# Excerpted records:
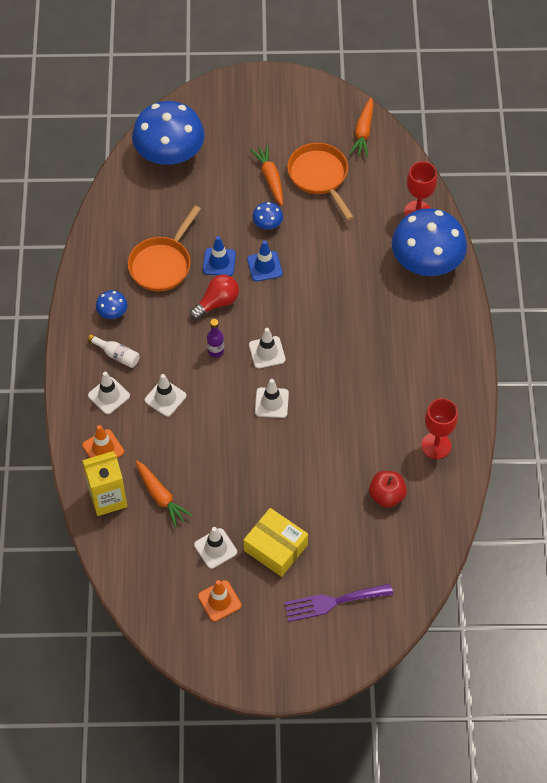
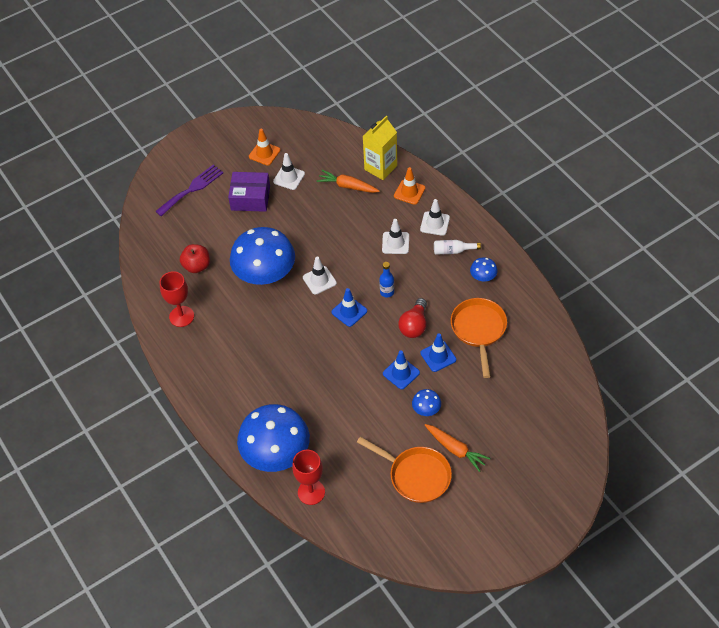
camera: 150 degrees right, 5 degrees down
blue mushroom [132,101,205,165] -> blue mushroom moved to [230,227,295,285]
purple bottle [207,319,224,357] -> blue bottle [379,262,394,298]
yellow box [244,508,308,577] -> purple box [228,172,270,212]
white traffic cone [249,328,286,369] -> blue traffic cone [332,288,367,327]
orange carrot [349,97,374,157] -> none

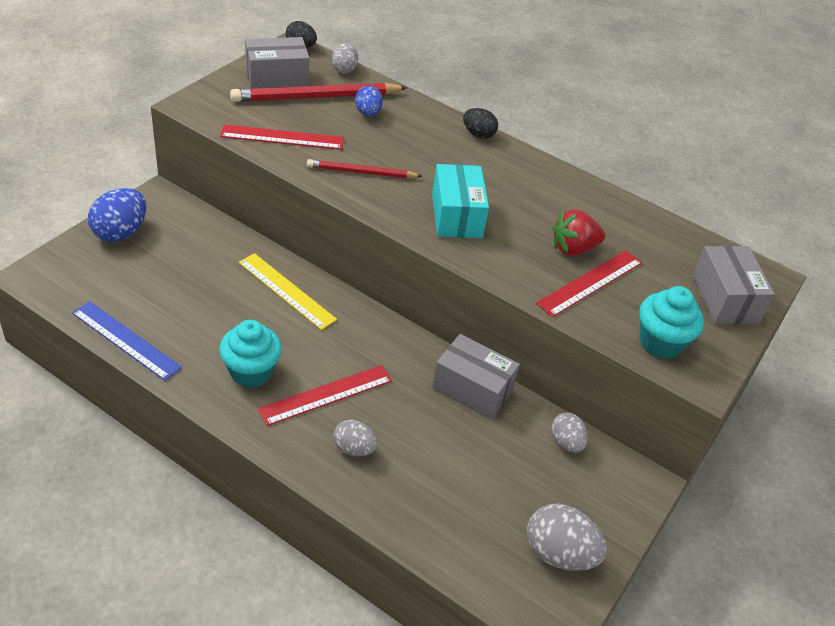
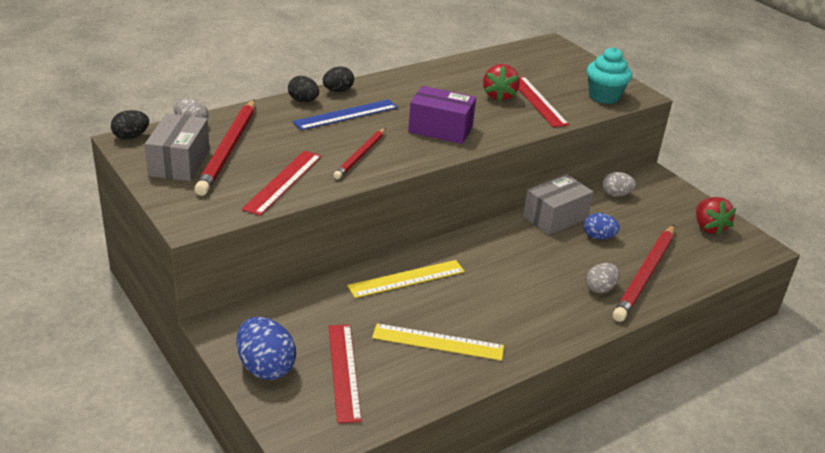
camera: 65 degrees left, 10 degrees down
blue ruler [72,301,182,381] -> blue ruler moved to [292,99,398,130]
turquoise cupcake [219,320,282,388] -> none
red ruler [258,365,392,426] -> red ruler moved to [328,325,362,423]
blue egg [355,86,383,116] -> blue egg moved to [584,213,620,240]
turquoise box [432,164,489,238] -> purple box [408,86,476,144]
grey egg [527,504,607,571] -> red strawberry [696,197,736,236]
grey box [692,246,775,324] -> none
none -> black egg [288,76,319,102]
none -> yellow ruler [372,323,504,361]
none -> red pencil [613,225,675,322]

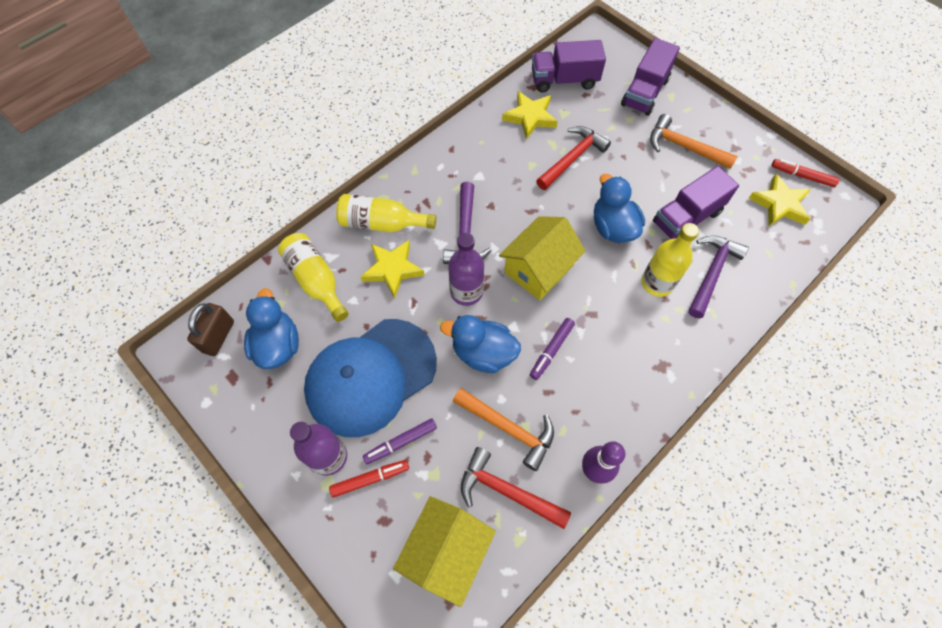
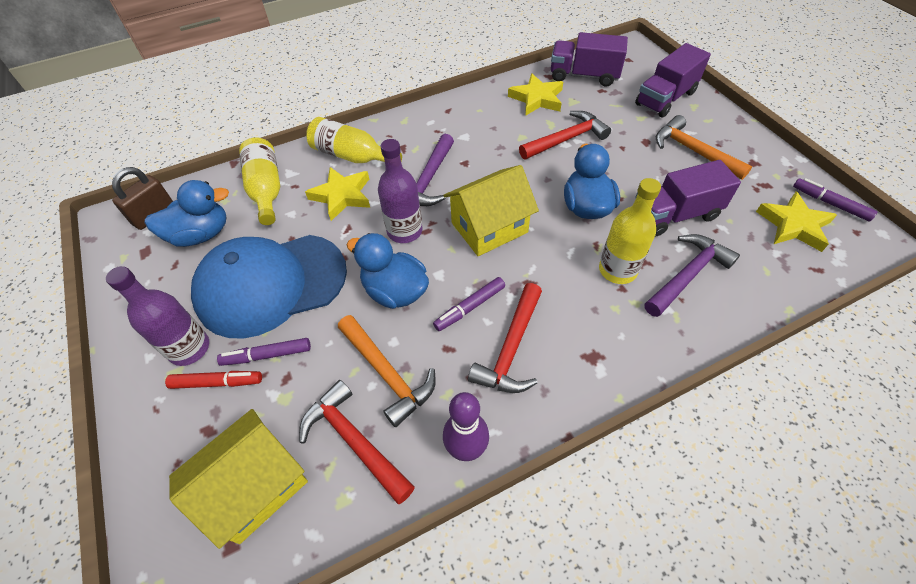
camera: 20 degrees right, 10 degrees down
blue duck [244,288,299,369] -> blue duck turned 60 degrees clockwise [145,180,229,247]
red marker [771,159,840,187] -> purple marker [793,178,877,221]
none -> red hammer [468,283,542,393]

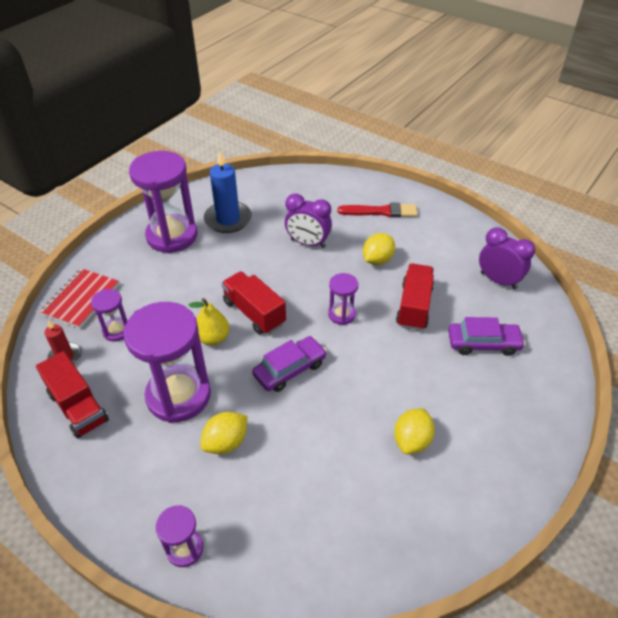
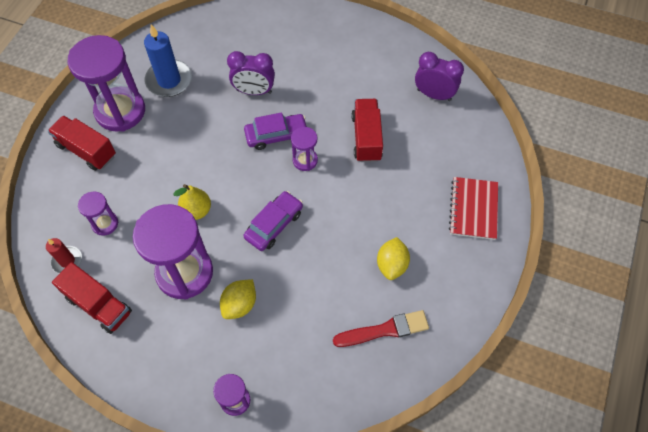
camera: 15 degrees left, 15 degrees up
red notebook [40,268,119,328] -> red notebook moved to [449,177,498,240]
red truck [221,271,286,334] -> red truck moved to [48,116,116,171]
red brush [337,203,418,217] -> red brush moved to [333,310,429,347]
yellow lemon [363,233,395,265] -> none
purple car [448,317,525,356] -> purple car moved to [244,112,307,150]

# Your goal:
Keep to the lines above from the line with "white traffic cone" to the line with "grey box [692,246,775,324] -> none", and set down exactly those, inclusive, with nothing else and every picture left out.

# Result below:
white traffic cone [249,328,286,369] -> blue traffic cone [332,288,367,327]
orange carrot [349,97,374,157] -> none

camera: 65 degrees left, 10 degrees down
blue ruler [72,301,182,381] -> blue ruler moved to [292,99,398,130]
turquoise cupcake [219,320,282,388] -> none
red ruler [258,365,392,426] -> red ruler moved to [328,325,362,423]
blue egg [355,86,383,116] -> blue egg moved to [584,213,620,240]
turquoise box [432,164,489,238] -> purple box [408,86,476,144]
grey egg [527,504,607,571] -> red strawberry [696,197,736,236]
grey box [692,246,775,324] -> none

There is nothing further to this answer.